● **What the task asks**
Wherever the string "BUSY" turns up in the data, copy the whole line.

____

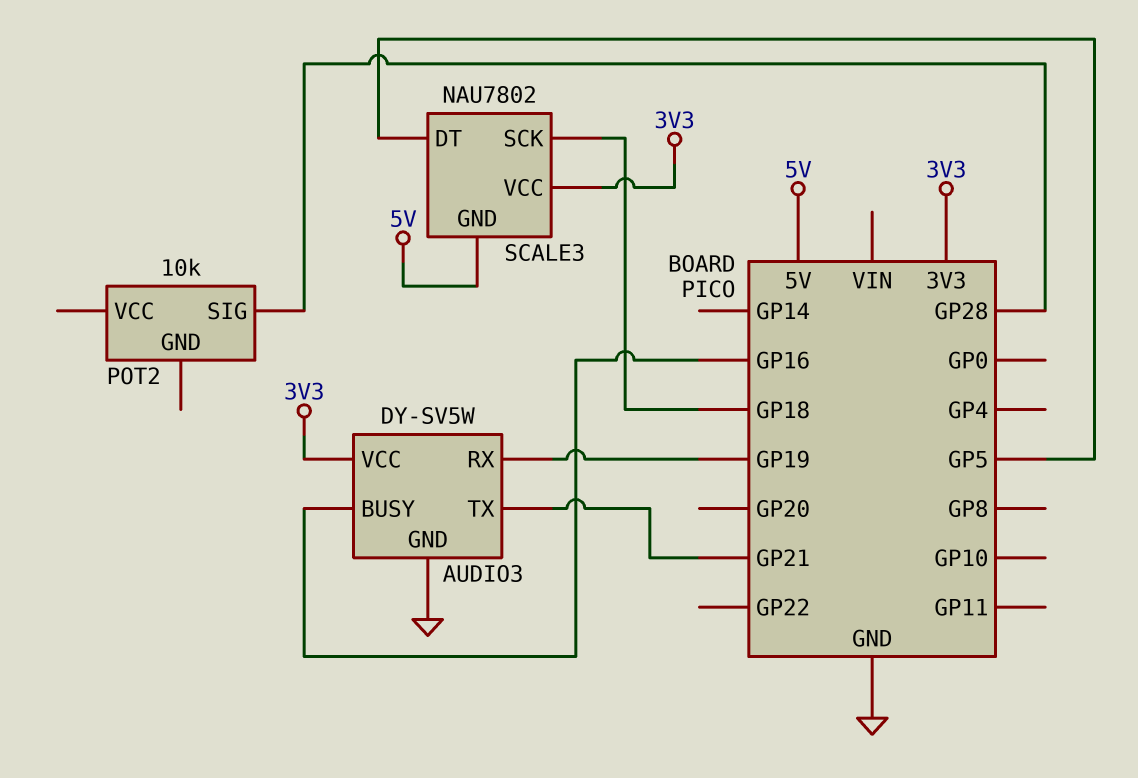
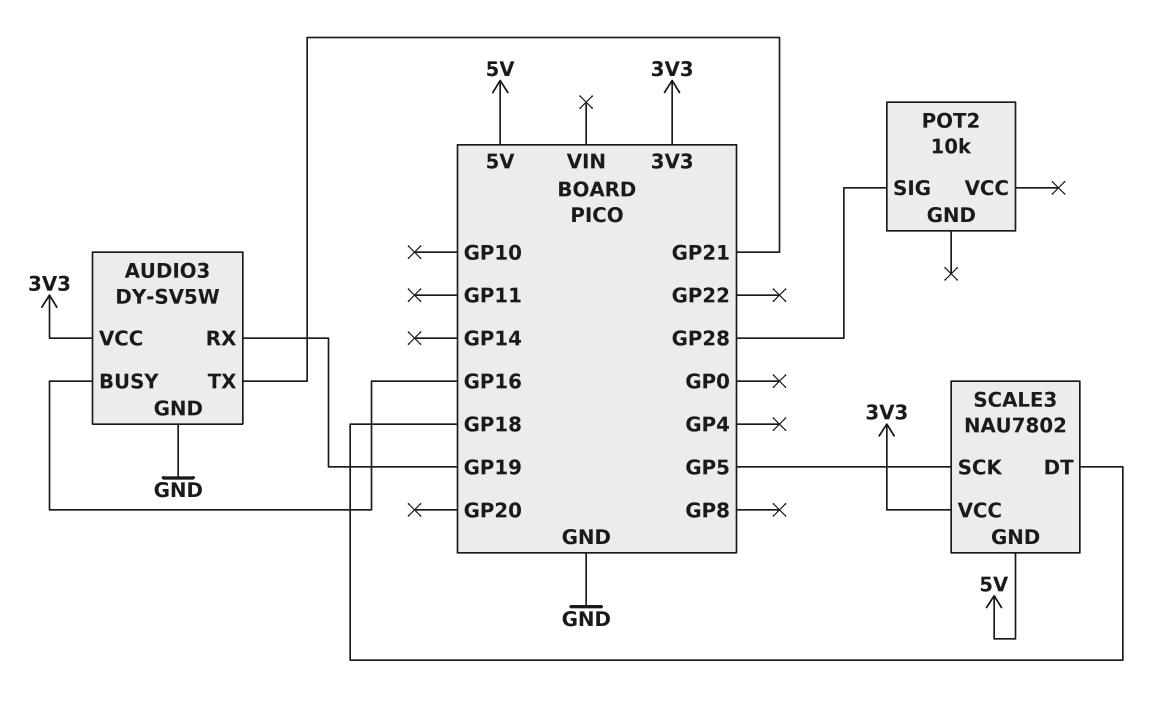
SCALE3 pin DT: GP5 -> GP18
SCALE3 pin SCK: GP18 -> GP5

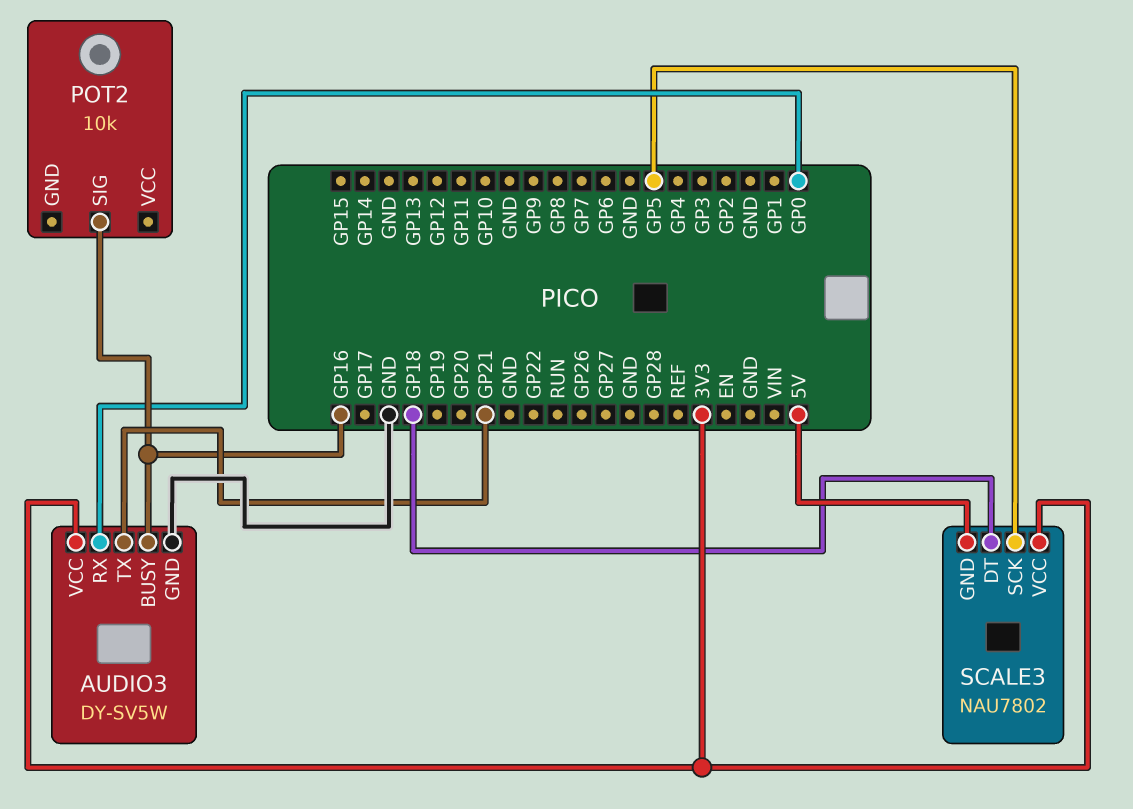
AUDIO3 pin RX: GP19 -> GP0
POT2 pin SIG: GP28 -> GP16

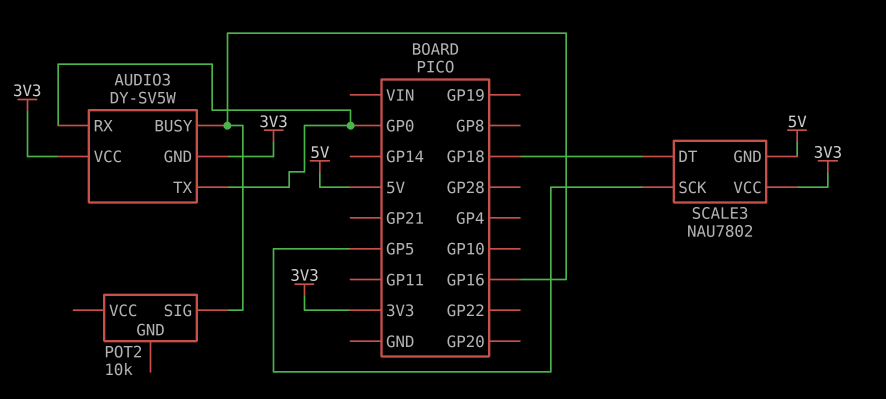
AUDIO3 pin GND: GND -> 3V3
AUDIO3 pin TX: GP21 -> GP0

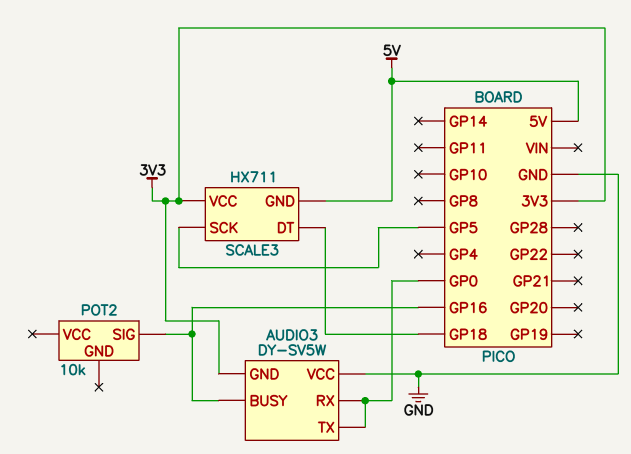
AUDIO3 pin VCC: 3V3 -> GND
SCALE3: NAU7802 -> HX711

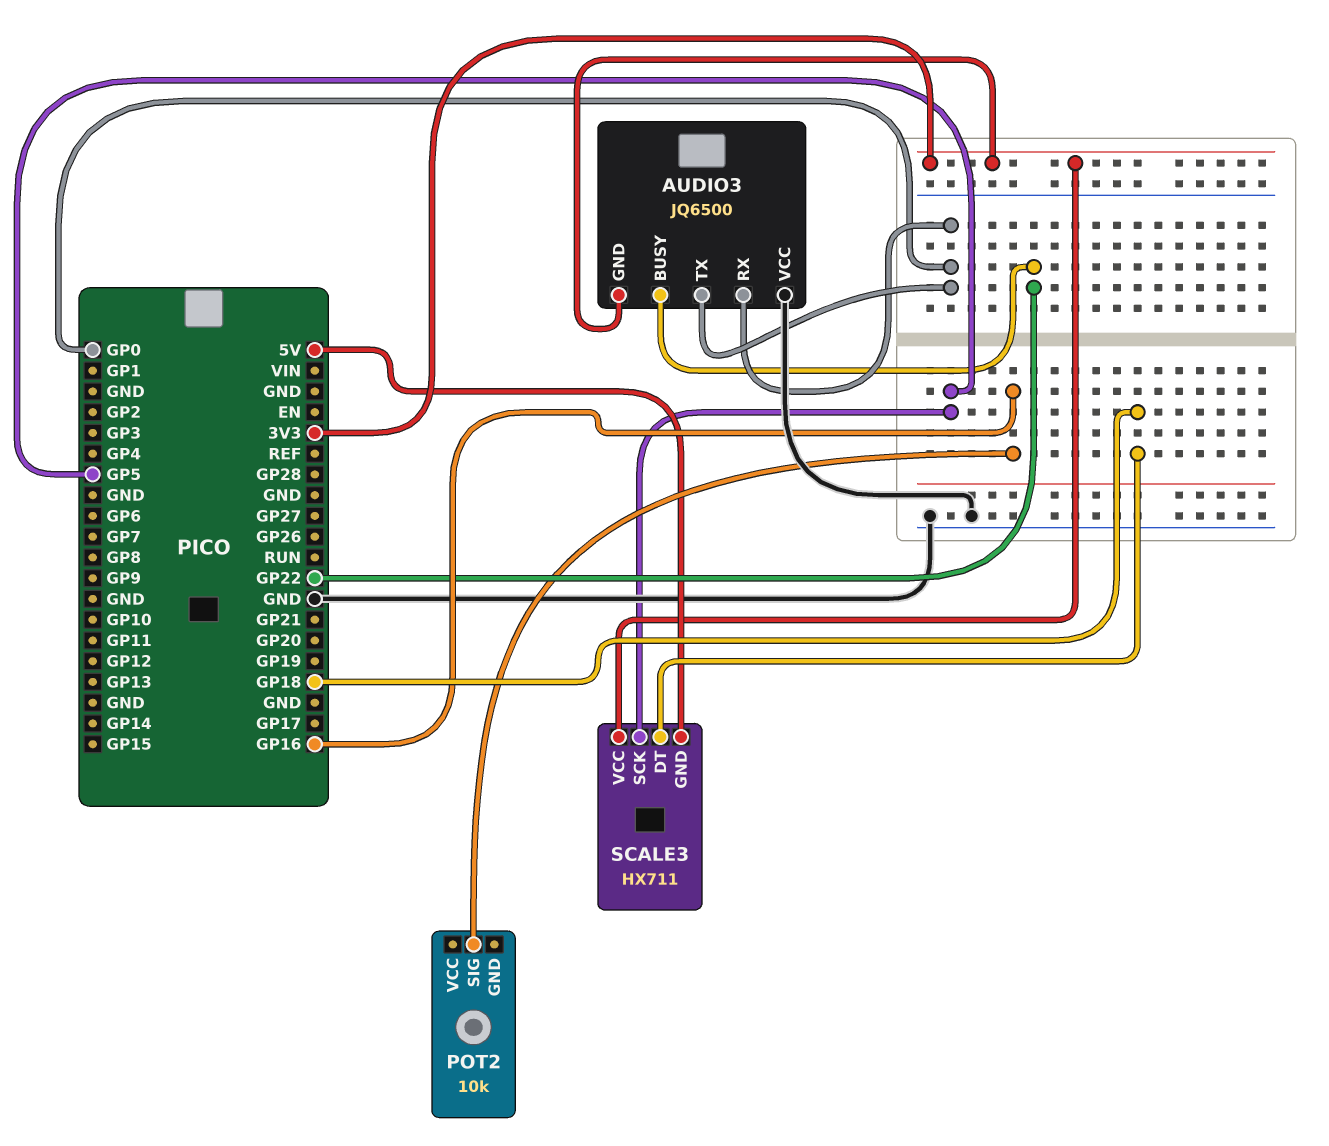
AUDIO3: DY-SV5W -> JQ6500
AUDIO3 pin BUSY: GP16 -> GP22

____

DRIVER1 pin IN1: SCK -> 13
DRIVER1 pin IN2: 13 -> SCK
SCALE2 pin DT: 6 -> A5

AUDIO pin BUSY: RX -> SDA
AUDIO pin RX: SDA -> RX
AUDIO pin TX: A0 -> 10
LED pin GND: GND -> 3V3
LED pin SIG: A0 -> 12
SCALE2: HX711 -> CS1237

____

● **Solved exercise**
AUDIO3 pin BUSY: GP16 -> GP22
AUDIO pin BUSY: RX -> SDA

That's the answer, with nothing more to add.